> _Task prompt_:
Here is the task for the records below: repeat exactly the lines from the one with "yellow line: (101, 125)" to the one with "purple triangle: (50, 47) -> (45, 106), moved", both included, and nothing else.

> _The records_:

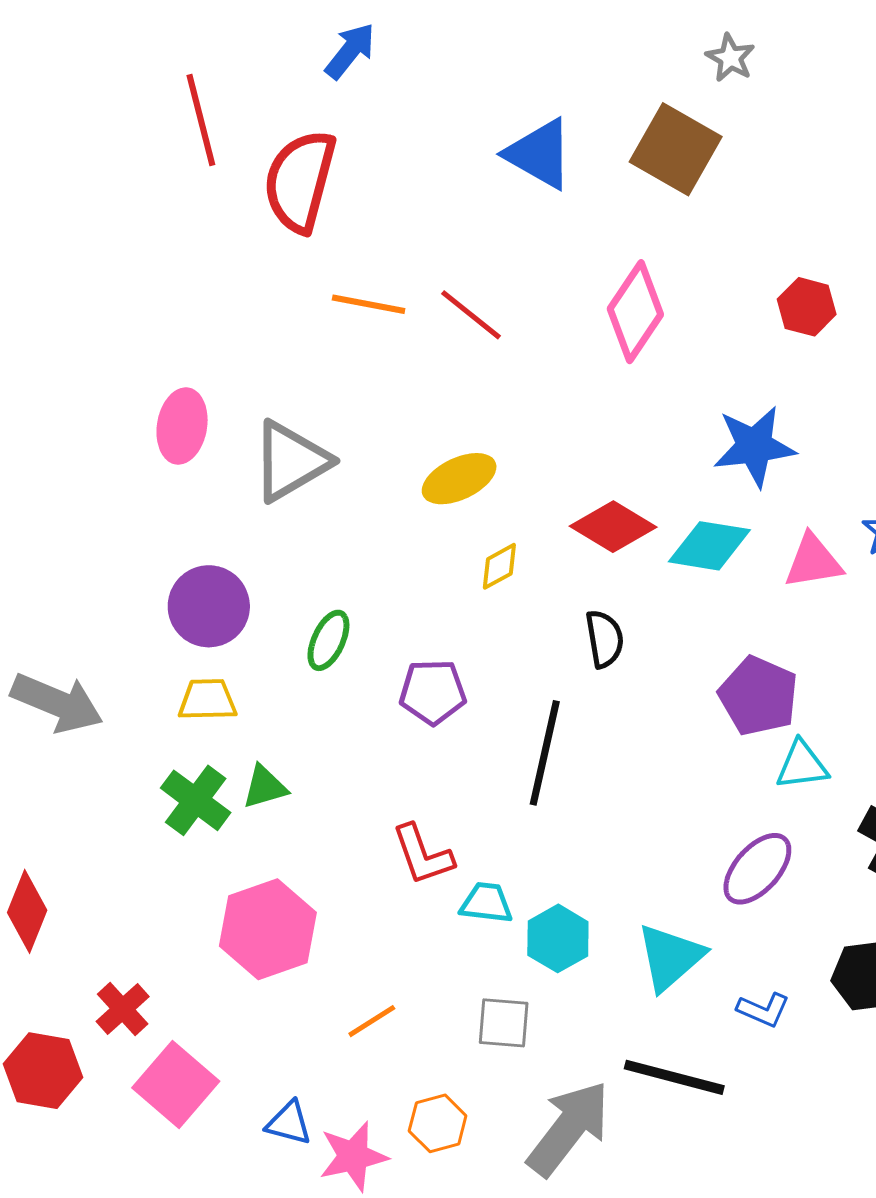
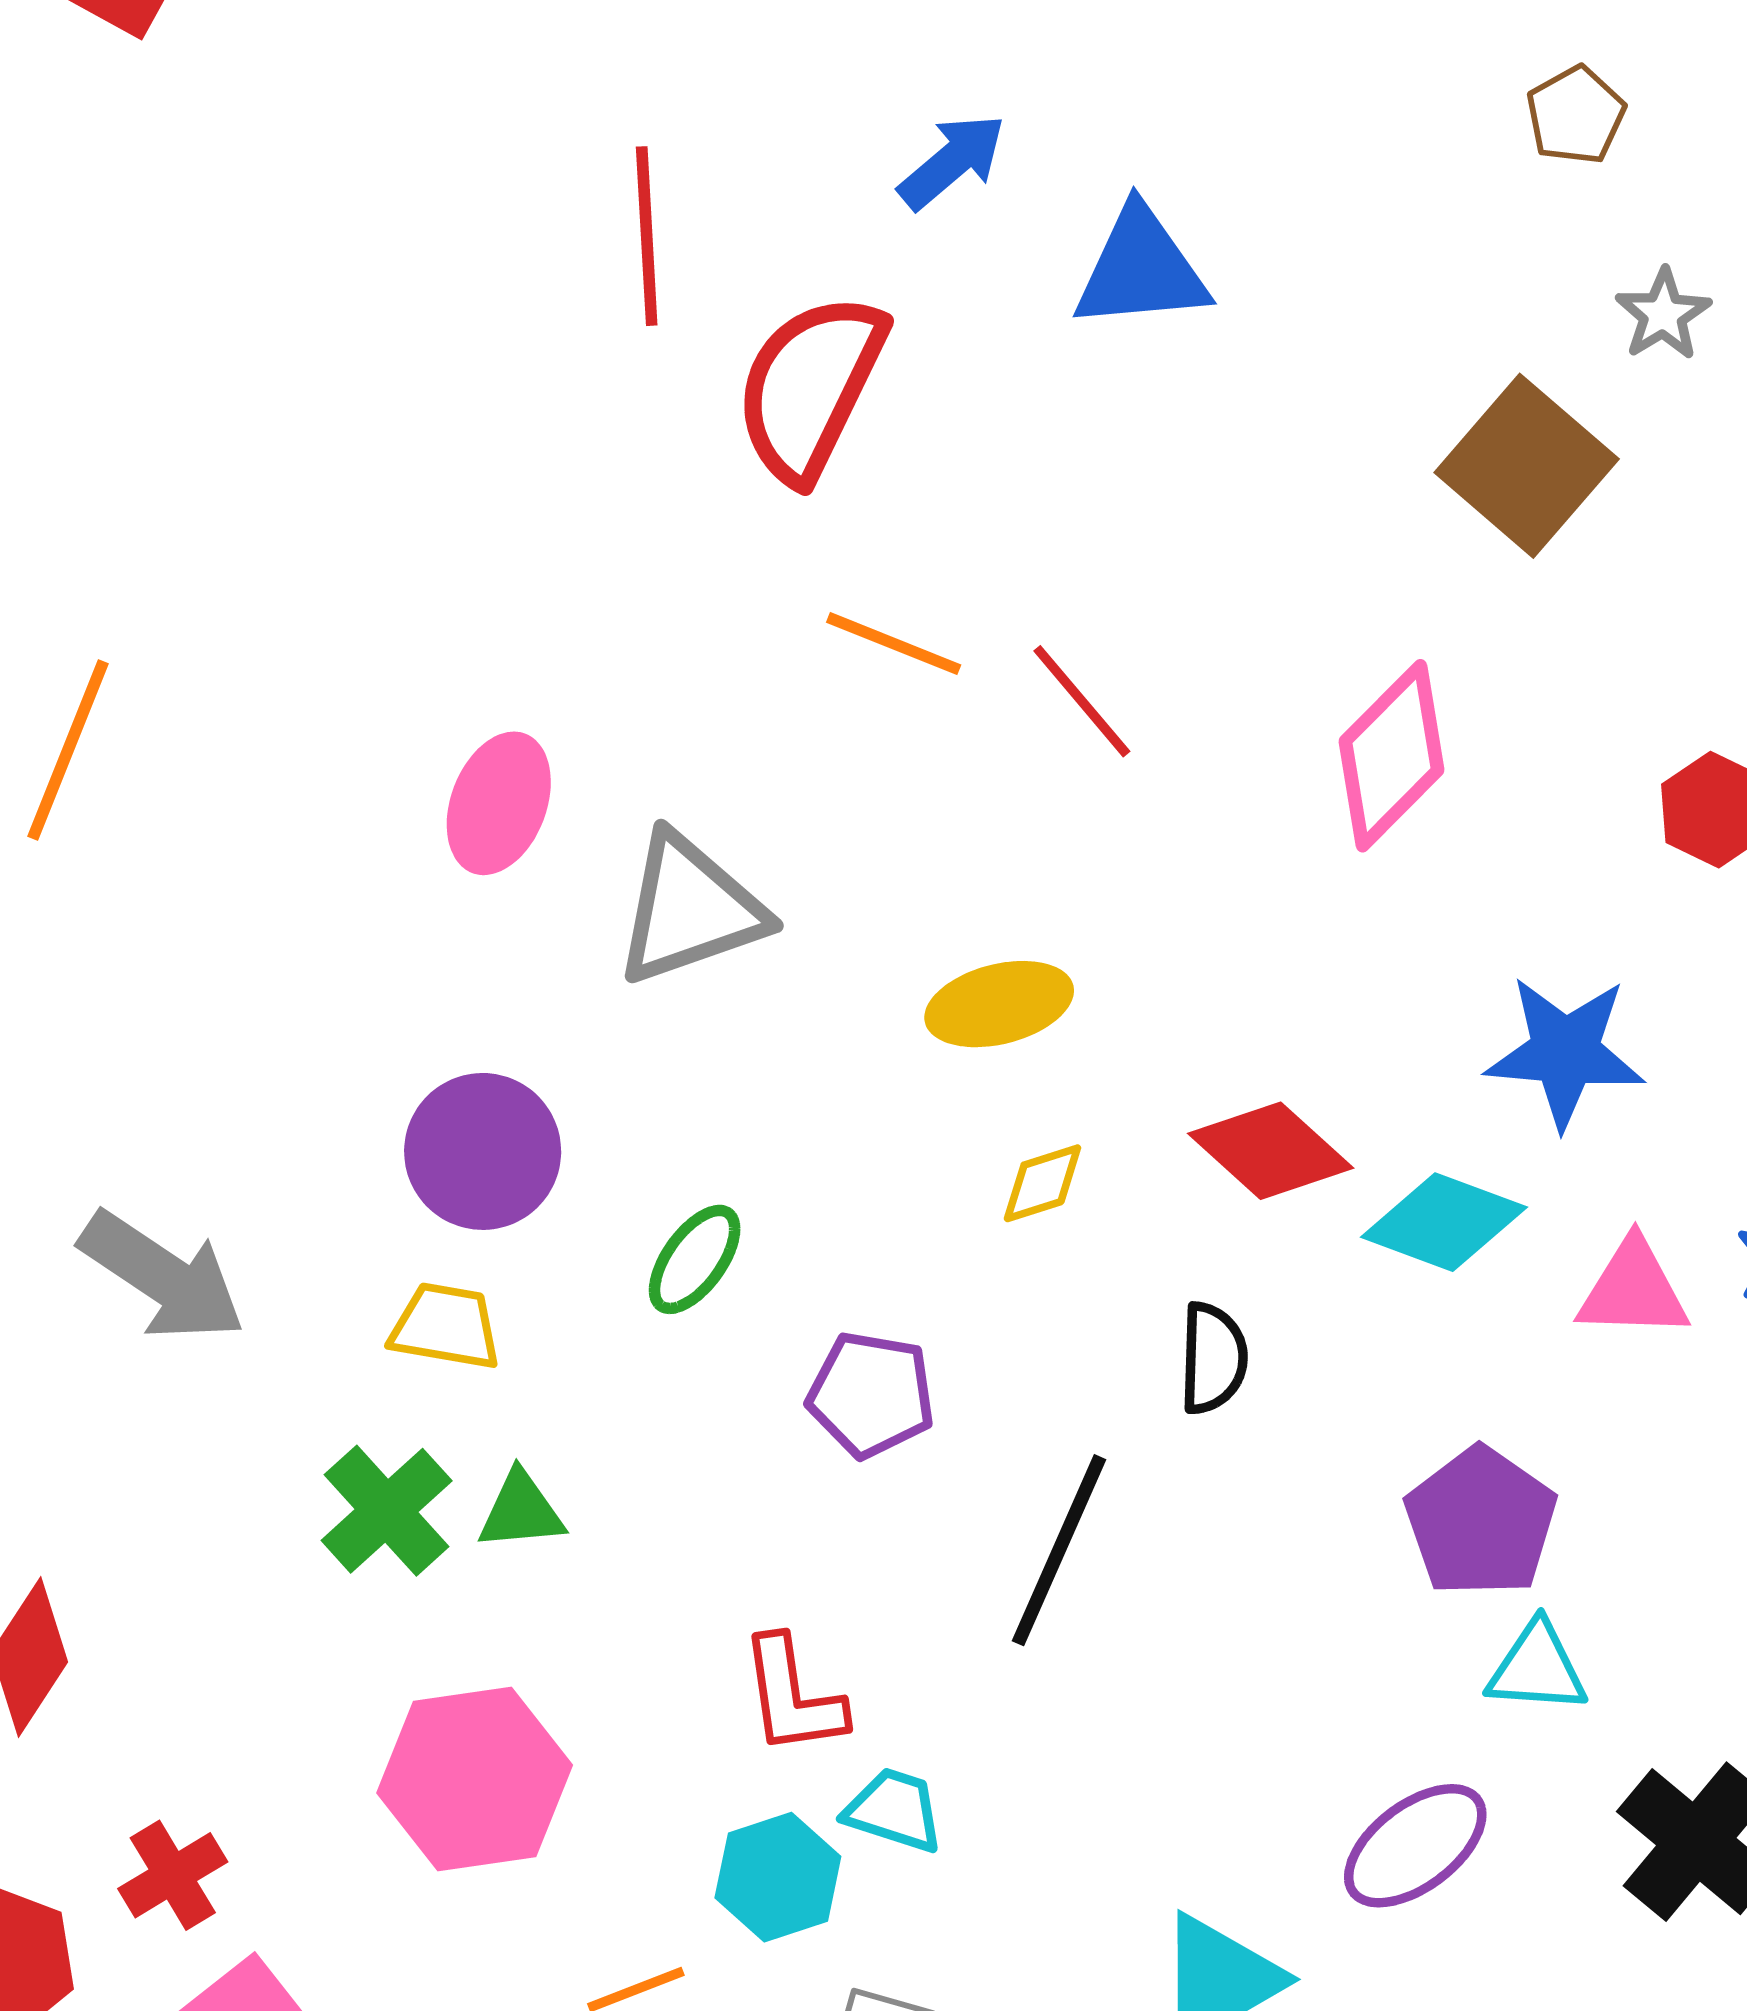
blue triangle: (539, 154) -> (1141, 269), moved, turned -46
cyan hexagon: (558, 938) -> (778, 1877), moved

---

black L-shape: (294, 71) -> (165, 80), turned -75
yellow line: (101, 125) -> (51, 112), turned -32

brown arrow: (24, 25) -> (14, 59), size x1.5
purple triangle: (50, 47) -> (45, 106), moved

---

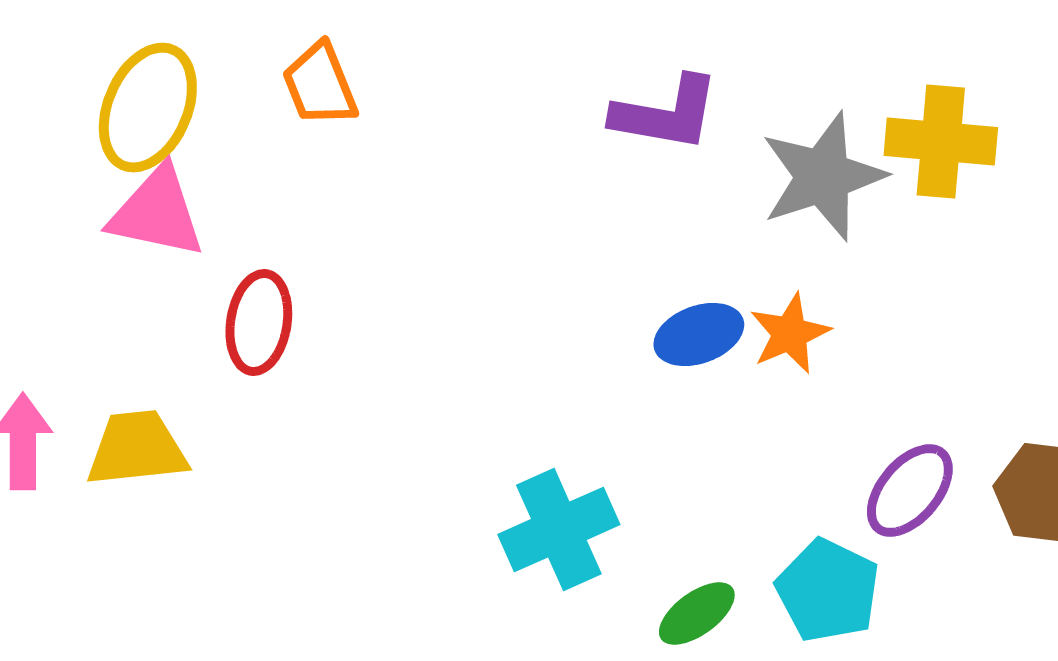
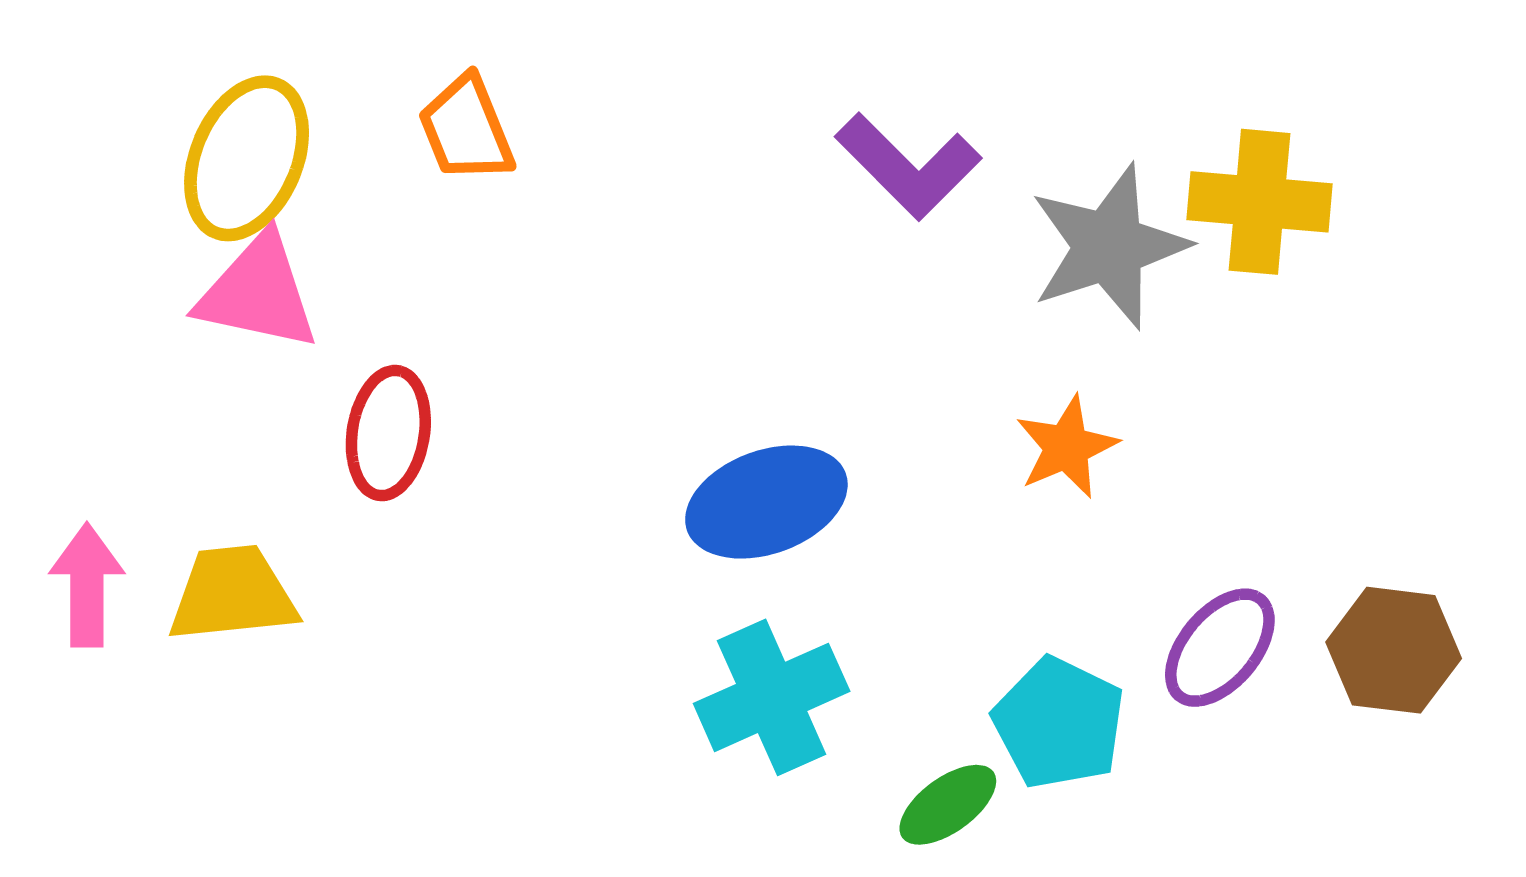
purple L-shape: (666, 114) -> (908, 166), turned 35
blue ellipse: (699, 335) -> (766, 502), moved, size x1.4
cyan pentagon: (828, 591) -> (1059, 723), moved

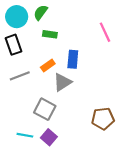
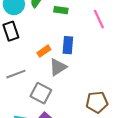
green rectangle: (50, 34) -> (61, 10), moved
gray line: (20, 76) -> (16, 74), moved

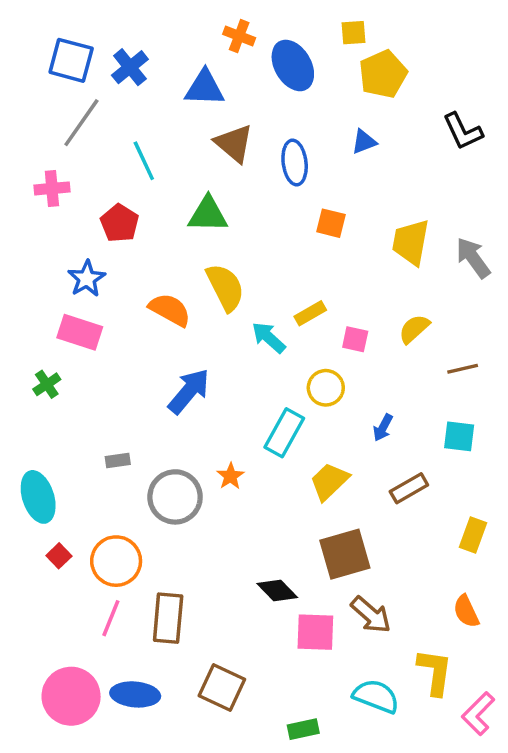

> _Result for this task_:
yellow line: (101, 125) -> (51, 112), turned -32

brown arrow: (24, 25) -> (14, 59), size x1.5
purple triangle: (50, 47) -> (45, 106), moved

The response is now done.